= Beginning of Section =

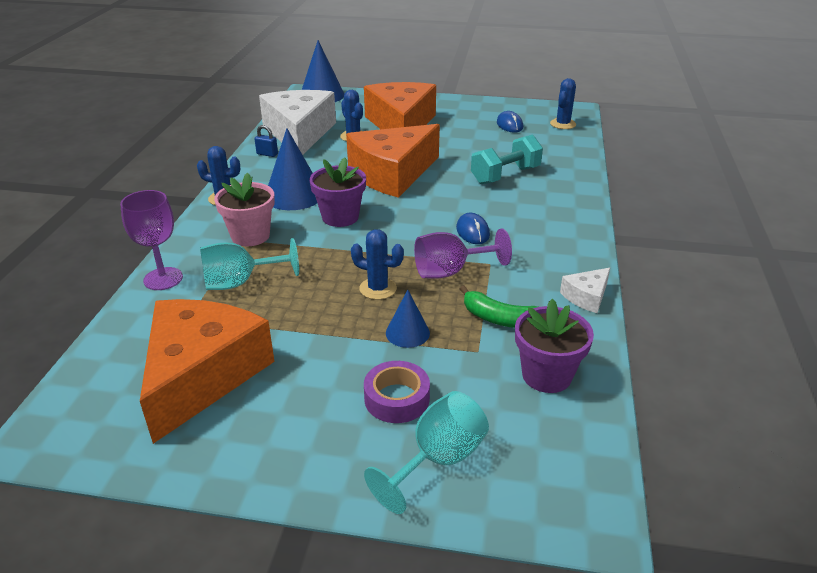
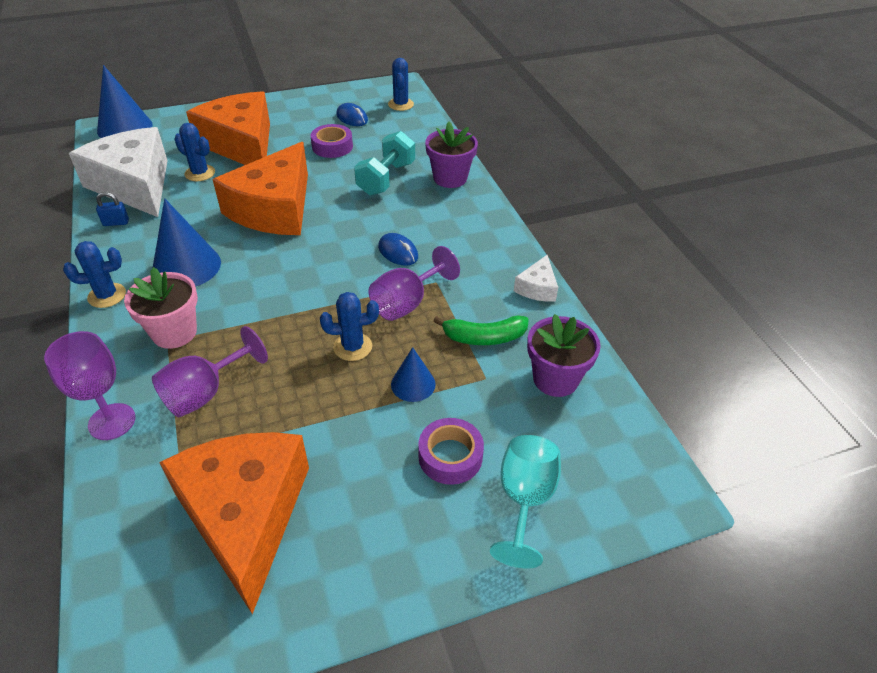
camera: 30 degrees left, 10 degrees up
(240, 282) = (205, 392): turquoise goblet -> purple goblet
(340, 217) = (257, 277): purple flower pot -> purple flower pot (450, 178)
(475, 142) = (332, 146): none -> purple tape

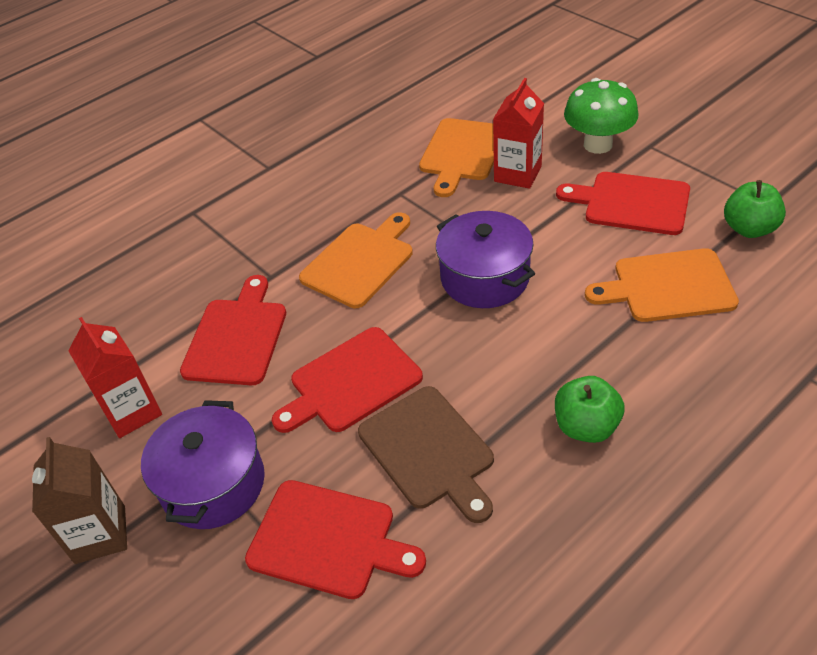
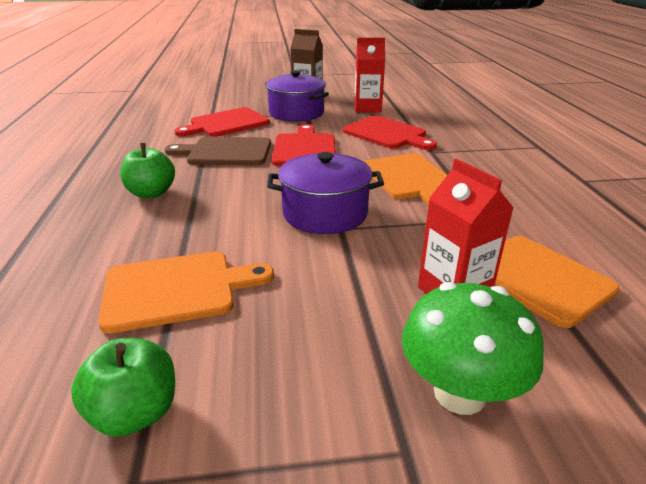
camera: 120 degrees right, 15 degrees down
(631, 203) = (308, 343): red cutting board -> none
(668, 286) = (176, 289): orange cutting board -> orange cutting board turned 45 degrees clockwise

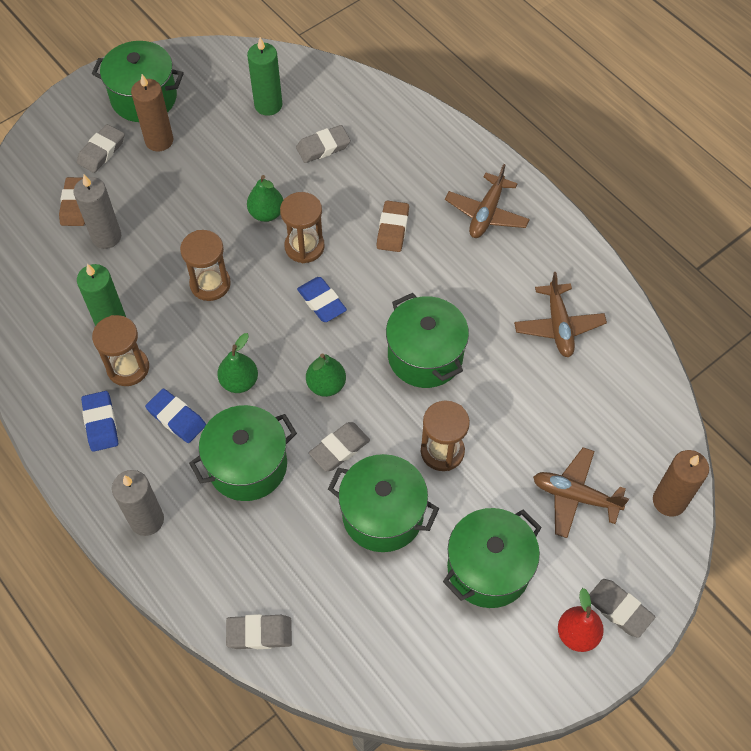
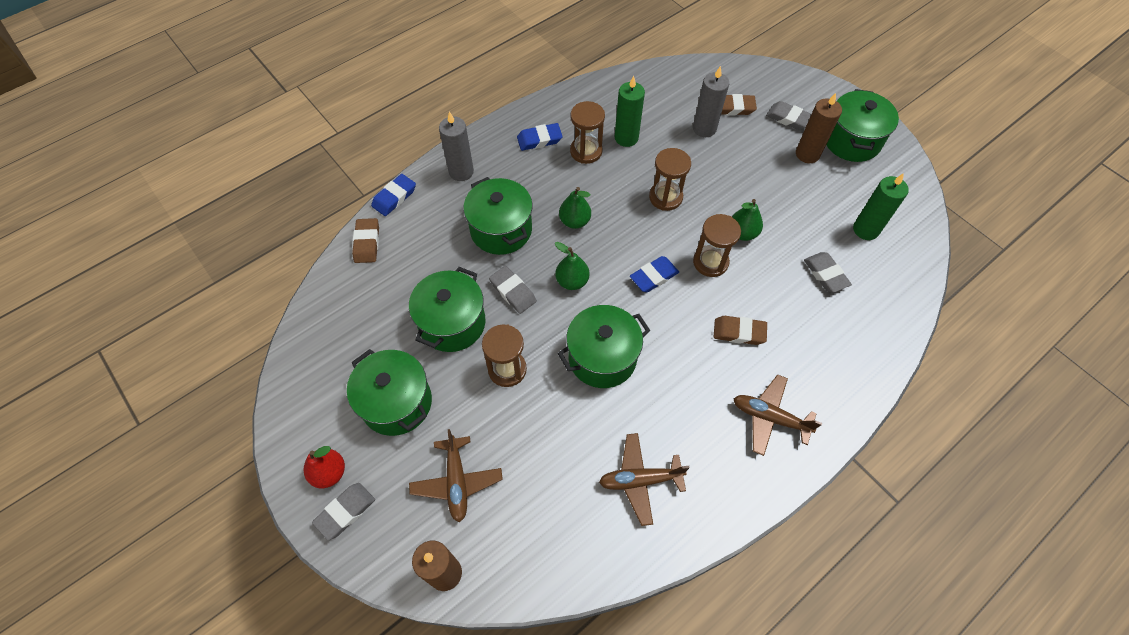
camera: 90 degrees right, 0 degrees up
(176, 418) = (543, 183): blue eraser -> blue eraser (394, 197)
(259, 633) = (367, 243): grey eraser -> brown eraser
(575, 496) = (457, 481): brown plane -> brown plane turned 150 degrees clockwise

= End of Section =

▸ Assignment
Return the material exactly as given above, picture-free.

▸ Task output
camera: 30 degrees left, 10 degrees up
(240, 282) = (205, 392): turquoise goblet -> purple goblet
(340, 217) = (257, 277): purple flower pot -> purple flower pot (450, 178)
(475, 142) = (332, 146): none -> purple tape

camera: 120 degrees right, 15 degrees down
(631, 203) = (308, 343): red cutting board -> none
(668, 286) = (176, 289): orange cutting board -> orange cutting board turned 45 degrees clockwise

camera: 90 degrees right, 0 degrees up
(176, 418) = (543, 183): blue eraser -> blue eraser (394, 197)
(259, 633) = (367, 243): grey eraser -> brown eraser
(575, 496) = (457, 481): brown plane -> brown plane turned 150 degrees clockwise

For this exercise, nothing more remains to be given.